Task objective:
Keep only the lines of the listing that include the word "round", and copy them.

Records supplied:
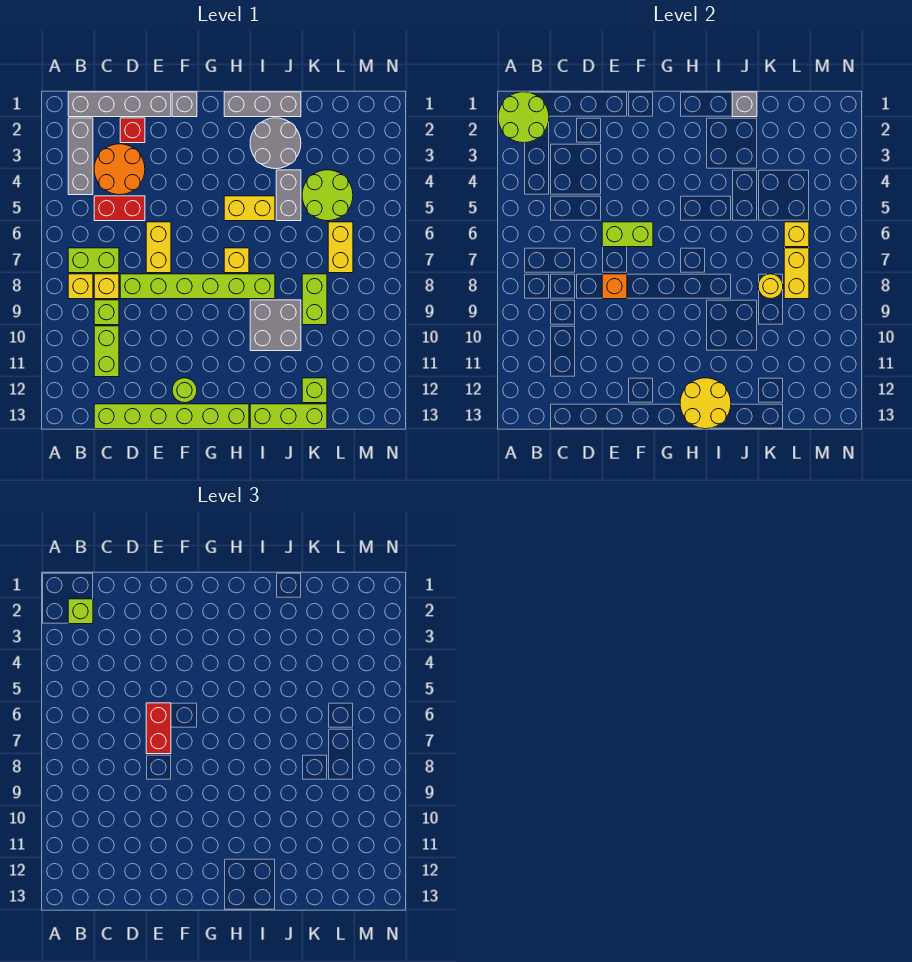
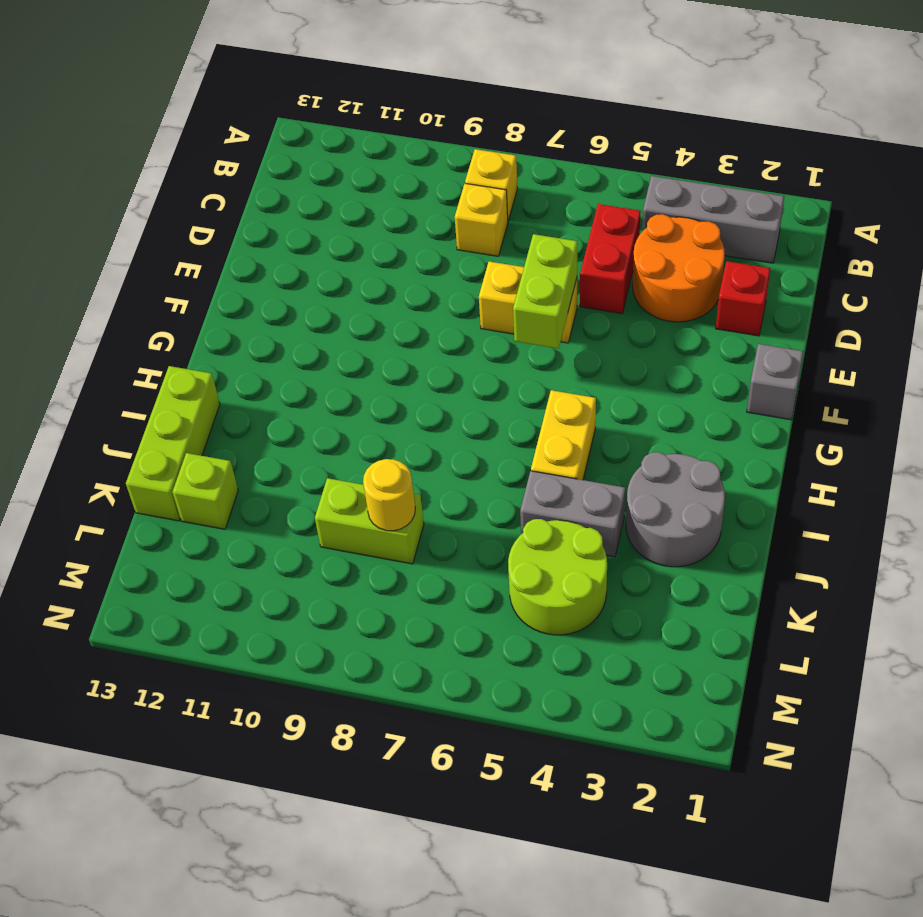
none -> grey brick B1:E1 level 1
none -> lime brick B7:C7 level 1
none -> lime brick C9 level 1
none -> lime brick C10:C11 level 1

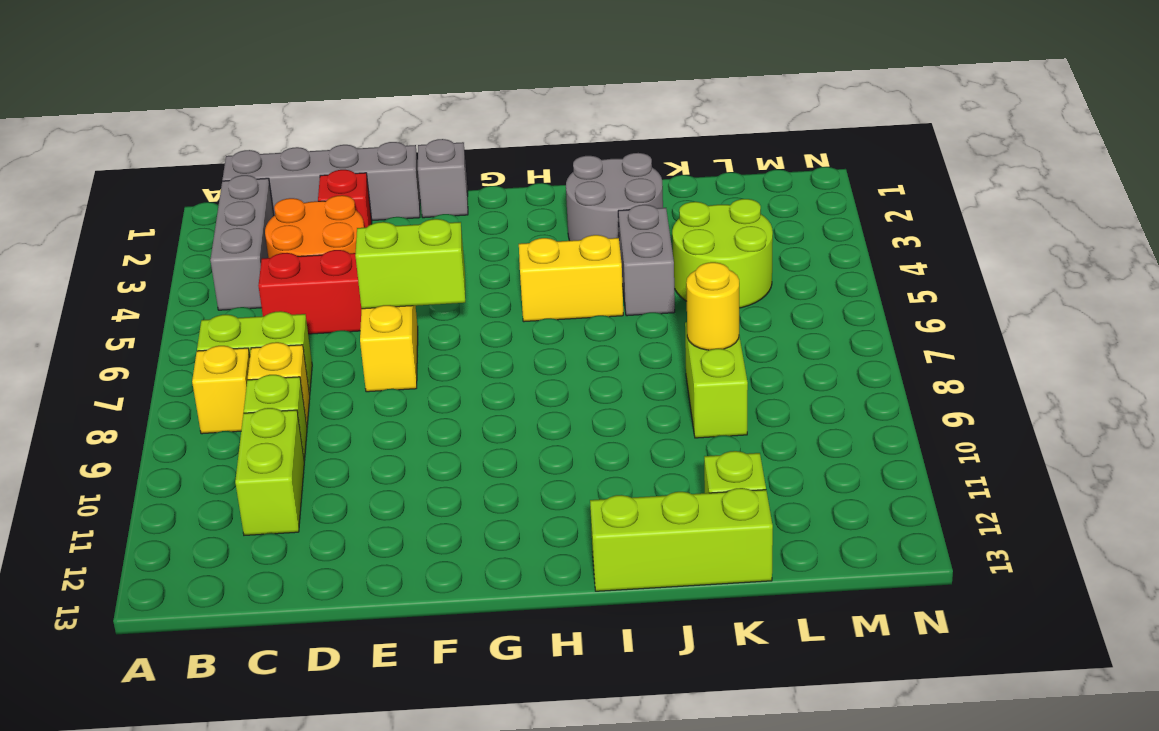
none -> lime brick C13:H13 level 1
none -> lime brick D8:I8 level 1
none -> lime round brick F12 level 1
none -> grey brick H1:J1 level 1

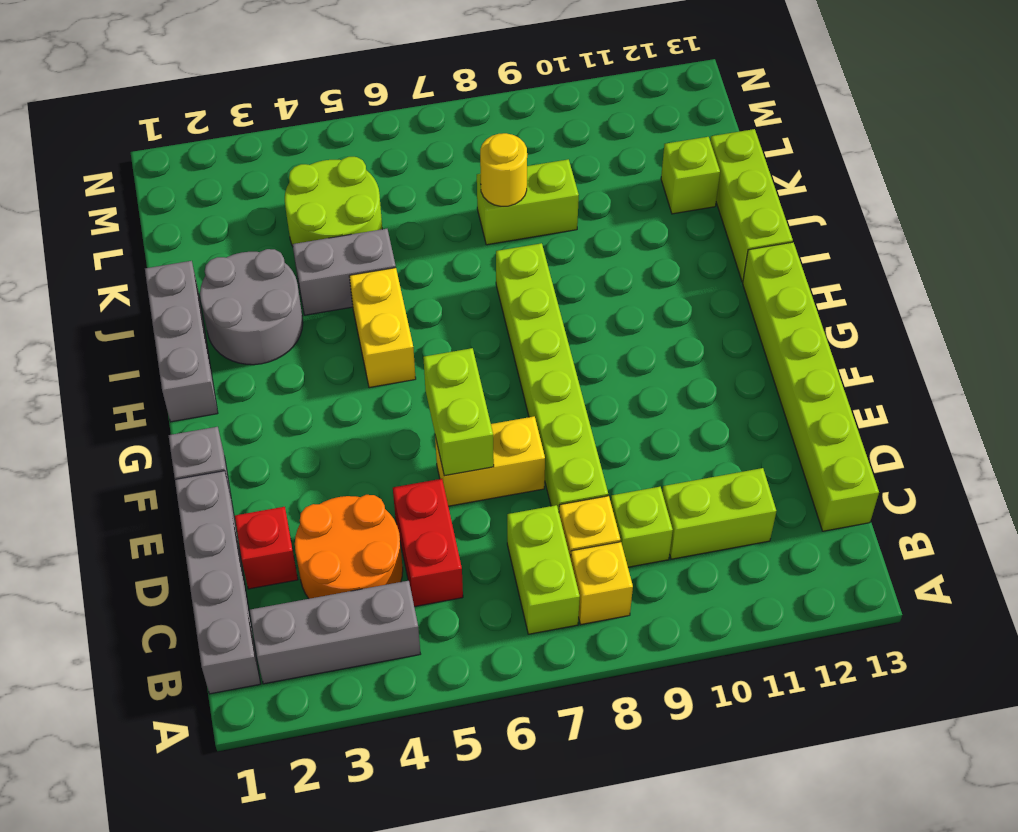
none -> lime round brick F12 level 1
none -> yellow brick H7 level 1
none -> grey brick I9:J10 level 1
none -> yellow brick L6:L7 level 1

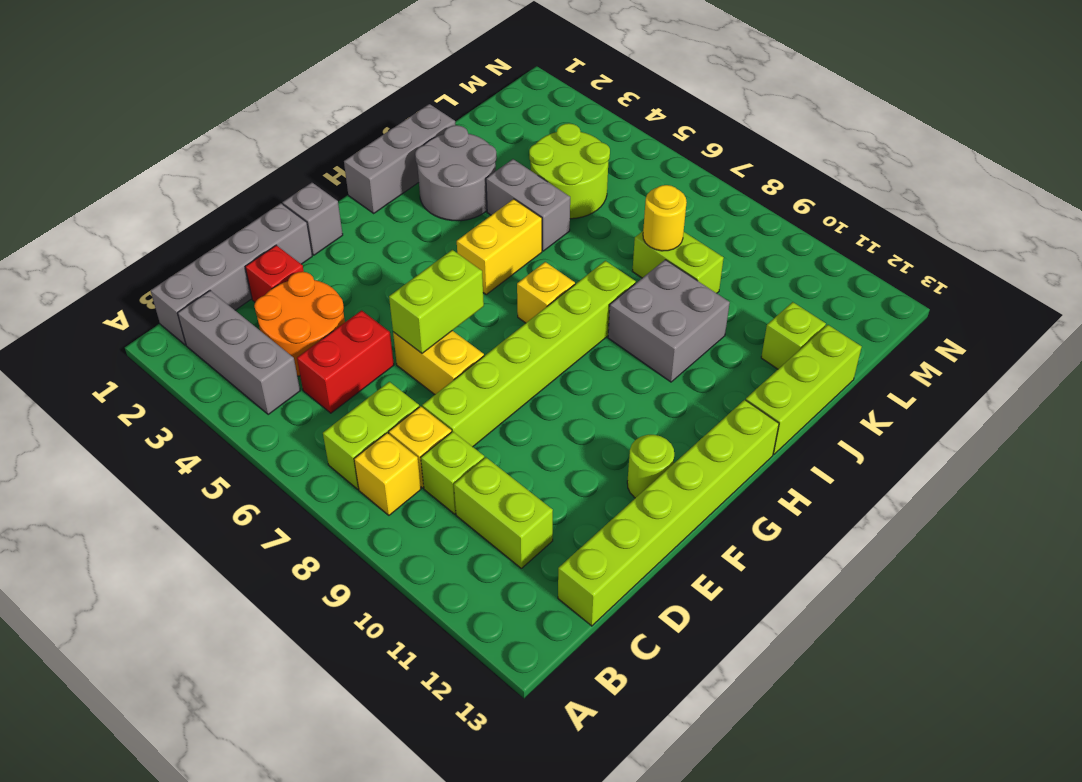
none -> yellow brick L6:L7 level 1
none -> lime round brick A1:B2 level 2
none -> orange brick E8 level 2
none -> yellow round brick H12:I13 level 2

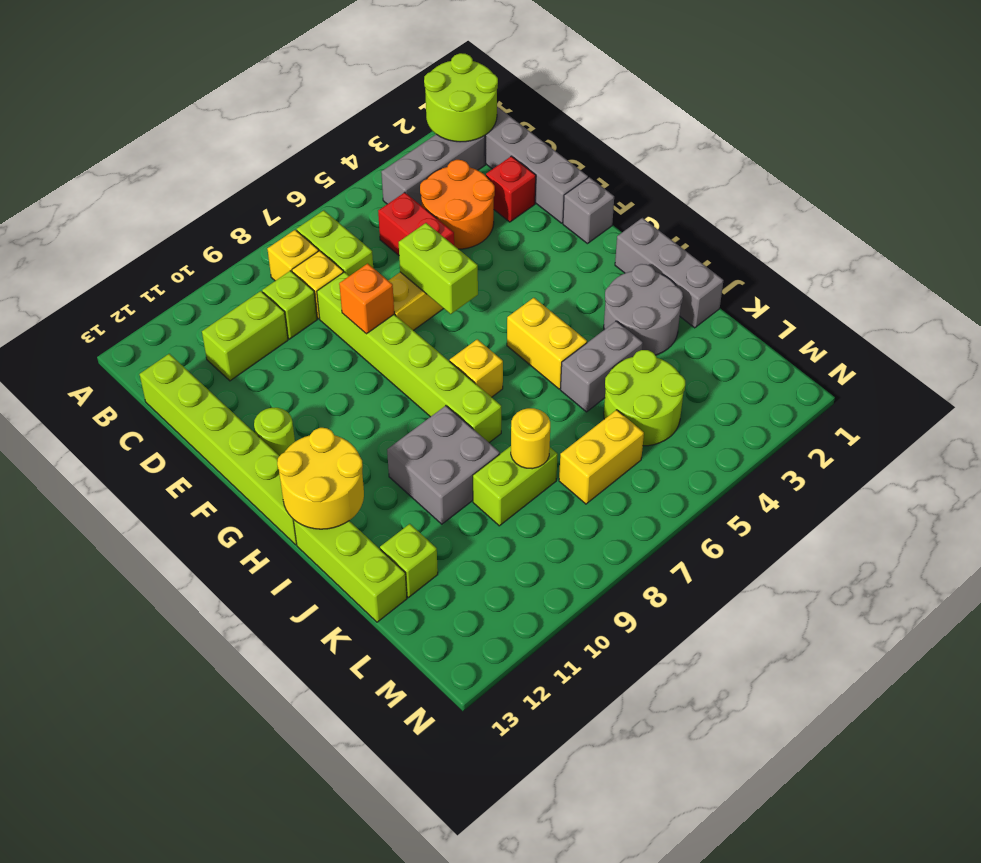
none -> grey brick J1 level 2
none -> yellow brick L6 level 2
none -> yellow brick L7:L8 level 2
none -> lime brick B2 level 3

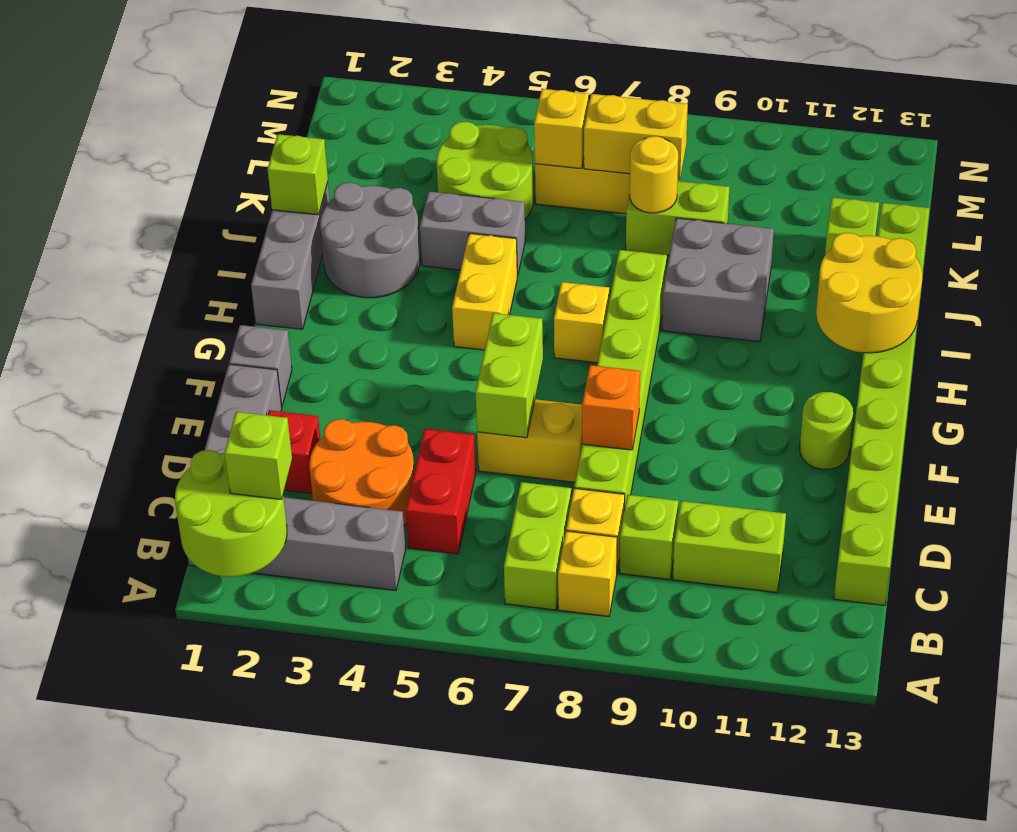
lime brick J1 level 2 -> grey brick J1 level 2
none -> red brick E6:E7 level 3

Answer to the problem:
none -> lime round brick F12 level 1
none -> lime round brick F12 level 1
none -> lime round brick A1:B2 level 2
none -> yellow round brick H12:I13 level 2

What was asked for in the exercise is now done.